BEGIN PROVIDED DATA

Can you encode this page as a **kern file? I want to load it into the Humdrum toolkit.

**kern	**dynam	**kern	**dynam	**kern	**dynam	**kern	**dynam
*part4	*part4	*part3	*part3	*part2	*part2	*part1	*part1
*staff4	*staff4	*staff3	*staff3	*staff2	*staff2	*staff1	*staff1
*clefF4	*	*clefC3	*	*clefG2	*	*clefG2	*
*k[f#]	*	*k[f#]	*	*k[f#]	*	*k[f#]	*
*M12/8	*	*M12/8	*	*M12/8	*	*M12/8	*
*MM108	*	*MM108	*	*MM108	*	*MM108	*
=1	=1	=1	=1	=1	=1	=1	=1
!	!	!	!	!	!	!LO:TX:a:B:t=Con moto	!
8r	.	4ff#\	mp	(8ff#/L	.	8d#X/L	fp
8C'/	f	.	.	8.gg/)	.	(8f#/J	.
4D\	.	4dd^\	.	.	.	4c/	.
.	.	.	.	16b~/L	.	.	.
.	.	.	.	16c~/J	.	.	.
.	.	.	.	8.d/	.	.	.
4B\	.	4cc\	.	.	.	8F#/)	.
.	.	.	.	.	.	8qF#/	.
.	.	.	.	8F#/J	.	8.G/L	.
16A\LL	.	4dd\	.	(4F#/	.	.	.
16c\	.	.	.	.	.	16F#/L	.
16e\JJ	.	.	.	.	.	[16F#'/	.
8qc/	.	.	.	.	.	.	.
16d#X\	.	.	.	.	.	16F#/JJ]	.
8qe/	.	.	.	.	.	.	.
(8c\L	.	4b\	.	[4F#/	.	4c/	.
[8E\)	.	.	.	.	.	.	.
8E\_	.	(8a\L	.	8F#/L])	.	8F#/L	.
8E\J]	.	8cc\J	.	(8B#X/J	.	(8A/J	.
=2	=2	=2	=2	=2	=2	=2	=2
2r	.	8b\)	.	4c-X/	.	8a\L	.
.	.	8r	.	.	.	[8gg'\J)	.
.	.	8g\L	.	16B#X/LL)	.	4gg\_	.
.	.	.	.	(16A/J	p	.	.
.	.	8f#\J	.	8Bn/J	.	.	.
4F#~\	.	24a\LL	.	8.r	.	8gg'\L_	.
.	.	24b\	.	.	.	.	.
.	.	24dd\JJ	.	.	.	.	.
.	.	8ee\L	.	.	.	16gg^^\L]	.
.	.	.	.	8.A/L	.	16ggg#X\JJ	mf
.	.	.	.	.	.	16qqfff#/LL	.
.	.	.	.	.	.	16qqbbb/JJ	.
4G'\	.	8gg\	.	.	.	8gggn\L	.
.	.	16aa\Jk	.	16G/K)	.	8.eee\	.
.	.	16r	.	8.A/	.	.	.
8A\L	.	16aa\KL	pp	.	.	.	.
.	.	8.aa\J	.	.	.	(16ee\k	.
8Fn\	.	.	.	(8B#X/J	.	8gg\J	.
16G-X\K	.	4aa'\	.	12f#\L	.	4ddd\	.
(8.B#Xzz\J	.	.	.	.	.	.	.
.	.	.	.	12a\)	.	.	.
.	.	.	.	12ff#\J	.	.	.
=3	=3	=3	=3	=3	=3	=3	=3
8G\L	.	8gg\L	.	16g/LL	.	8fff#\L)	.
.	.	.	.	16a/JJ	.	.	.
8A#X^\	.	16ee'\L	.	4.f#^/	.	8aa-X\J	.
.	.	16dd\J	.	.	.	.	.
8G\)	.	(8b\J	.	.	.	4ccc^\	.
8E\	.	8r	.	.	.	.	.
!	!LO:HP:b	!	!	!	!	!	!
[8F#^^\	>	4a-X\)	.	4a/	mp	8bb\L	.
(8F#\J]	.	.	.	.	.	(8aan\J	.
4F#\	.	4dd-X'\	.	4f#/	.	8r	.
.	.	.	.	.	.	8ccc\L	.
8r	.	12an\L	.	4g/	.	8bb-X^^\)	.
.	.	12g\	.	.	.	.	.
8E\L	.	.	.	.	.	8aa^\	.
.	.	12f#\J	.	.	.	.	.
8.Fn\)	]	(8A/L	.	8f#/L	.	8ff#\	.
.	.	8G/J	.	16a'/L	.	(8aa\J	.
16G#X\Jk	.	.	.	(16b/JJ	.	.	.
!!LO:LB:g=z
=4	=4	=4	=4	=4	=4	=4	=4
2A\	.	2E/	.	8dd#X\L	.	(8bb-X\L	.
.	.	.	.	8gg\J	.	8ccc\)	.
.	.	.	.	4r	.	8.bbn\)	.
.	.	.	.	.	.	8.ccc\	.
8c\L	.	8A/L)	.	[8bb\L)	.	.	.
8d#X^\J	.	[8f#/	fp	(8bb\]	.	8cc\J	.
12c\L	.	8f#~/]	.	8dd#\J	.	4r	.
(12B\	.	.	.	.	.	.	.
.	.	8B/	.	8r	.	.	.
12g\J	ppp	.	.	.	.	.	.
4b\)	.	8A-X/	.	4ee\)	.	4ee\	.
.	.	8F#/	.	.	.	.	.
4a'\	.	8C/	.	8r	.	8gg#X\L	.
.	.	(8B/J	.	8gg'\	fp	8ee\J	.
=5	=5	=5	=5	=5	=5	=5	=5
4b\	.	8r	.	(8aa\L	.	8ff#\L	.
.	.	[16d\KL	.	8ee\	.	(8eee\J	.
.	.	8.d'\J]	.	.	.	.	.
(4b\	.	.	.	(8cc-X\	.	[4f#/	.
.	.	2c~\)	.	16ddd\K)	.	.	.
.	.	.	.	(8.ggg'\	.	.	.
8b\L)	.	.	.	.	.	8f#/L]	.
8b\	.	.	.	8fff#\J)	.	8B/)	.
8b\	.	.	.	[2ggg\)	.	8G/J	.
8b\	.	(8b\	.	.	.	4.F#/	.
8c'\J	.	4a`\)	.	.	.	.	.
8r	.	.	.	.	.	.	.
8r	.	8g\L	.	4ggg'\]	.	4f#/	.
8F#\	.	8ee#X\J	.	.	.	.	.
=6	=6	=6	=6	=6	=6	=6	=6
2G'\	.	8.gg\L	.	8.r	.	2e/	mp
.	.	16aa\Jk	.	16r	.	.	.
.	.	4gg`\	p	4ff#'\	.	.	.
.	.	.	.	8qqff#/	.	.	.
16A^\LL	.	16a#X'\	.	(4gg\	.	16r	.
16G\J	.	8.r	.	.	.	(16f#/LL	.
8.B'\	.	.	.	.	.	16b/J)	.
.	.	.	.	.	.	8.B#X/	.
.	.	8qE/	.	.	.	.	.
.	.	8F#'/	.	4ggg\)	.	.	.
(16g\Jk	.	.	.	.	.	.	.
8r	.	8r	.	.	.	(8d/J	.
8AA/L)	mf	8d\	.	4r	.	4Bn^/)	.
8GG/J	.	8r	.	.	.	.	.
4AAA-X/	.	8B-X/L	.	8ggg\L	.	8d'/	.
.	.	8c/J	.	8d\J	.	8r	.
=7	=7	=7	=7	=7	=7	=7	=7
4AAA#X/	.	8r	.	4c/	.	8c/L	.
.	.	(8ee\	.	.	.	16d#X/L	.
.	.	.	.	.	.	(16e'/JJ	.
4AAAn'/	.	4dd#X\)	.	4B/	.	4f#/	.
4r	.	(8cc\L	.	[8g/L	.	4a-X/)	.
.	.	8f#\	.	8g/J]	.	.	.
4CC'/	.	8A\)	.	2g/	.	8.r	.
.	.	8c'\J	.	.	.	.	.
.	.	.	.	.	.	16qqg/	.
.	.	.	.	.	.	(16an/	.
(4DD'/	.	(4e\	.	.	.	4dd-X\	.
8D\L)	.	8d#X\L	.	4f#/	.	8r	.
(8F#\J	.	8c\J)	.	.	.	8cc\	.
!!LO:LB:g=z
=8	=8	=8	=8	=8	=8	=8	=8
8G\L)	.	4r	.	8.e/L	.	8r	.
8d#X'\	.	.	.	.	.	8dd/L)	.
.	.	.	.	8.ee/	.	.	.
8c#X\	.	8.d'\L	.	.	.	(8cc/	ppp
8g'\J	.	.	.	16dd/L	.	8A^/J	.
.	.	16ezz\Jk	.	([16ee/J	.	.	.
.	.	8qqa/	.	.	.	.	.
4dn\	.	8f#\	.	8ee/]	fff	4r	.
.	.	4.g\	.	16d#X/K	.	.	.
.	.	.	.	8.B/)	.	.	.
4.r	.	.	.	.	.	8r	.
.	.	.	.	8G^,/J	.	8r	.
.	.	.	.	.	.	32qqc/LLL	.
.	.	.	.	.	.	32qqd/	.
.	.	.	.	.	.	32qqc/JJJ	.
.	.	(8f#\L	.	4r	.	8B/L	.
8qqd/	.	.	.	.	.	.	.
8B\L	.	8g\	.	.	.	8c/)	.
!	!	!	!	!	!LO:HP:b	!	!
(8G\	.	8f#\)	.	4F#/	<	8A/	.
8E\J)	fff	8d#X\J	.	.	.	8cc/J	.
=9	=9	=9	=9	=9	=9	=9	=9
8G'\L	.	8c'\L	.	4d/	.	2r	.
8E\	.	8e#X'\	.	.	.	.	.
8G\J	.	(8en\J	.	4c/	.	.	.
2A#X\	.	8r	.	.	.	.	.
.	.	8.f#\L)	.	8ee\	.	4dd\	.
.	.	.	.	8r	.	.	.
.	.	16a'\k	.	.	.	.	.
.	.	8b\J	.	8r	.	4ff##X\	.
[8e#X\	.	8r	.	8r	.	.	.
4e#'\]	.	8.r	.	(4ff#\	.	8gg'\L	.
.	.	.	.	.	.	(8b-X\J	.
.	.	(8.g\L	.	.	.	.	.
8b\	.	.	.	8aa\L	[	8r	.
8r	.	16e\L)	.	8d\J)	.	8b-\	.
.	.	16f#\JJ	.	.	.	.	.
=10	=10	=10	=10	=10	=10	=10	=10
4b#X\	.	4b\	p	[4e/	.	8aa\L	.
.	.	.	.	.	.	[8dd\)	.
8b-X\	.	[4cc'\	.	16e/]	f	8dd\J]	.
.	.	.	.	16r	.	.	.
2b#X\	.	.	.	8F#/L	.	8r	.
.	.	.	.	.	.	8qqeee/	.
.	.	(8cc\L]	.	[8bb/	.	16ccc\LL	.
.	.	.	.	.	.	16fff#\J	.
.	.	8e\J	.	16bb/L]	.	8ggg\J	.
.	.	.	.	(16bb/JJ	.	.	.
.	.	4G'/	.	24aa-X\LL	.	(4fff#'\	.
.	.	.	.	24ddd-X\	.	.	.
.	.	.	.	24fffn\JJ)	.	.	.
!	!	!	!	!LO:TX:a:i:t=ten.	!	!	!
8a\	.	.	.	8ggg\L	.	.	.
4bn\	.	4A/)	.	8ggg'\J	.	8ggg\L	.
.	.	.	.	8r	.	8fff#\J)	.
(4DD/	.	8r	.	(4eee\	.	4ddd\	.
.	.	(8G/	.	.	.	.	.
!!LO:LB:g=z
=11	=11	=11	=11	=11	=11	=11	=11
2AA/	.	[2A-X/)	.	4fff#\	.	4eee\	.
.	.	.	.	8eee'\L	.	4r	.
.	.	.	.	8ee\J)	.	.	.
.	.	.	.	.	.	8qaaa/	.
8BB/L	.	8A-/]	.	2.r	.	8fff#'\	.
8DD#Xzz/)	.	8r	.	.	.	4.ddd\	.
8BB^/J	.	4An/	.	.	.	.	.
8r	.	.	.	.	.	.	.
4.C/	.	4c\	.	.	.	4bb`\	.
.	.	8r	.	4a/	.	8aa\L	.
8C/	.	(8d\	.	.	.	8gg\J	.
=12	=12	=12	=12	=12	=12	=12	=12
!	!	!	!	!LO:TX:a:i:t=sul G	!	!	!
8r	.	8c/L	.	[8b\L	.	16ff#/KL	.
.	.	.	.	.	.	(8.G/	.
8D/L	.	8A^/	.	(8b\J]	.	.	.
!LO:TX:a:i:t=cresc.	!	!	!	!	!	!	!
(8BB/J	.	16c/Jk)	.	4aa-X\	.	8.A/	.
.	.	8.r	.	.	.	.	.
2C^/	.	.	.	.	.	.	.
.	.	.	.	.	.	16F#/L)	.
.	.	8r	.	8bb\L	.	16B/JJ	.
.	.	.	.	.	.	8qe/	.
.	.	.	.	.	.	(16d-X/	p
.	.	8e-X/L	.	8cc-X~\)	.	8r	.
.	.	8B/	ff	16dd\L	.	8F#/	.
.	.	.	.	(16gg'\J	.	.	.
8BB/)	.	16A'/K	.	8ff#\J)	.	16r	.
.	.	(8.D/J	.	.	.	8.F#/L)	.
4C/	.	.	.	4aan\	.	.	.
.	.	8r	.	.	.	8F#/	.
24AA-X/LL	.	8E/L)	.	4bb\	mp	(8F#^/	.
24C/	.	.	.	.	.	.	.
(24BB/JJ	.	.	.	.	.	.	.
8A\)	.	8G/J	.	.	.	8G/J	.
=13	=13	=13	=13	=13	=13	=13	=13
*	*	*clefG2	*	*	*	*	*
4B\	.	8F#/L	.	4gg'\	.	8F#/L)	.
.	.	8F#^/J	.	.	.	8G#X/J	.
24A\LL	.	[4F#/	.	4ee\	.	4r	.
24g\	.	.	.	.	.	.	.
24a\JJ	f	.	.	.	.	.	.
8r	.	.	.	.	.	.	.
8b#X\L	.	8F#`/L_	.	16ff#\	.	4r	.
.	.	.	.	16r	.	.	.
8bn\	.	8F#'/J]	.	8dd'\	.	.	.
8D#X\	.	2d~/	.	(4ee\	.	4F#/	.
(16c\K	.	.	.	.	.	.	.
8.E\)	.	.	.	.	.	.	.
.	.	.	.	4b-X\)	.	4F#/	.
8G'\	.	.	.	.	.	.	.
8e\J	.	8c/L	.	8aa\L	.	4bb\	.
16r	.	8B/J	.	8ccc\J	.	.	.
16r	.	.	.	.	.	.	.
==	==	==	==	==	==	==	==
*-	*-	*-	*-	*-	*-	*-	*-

END PROVIDED DATA

▶ _GOAL_
Copy out every line in the rows above that contains the string "kern". Case counts, so lines where the string appears only in a different case do not qualify.

▶ _RESPONSE TO THE TASK_
Can you encode this page as a **kern file? I want to load it into the Humdrum toolkit.
**kern	**dynam	**kern	**dynam	**kern	**dynam	**kern	**dynam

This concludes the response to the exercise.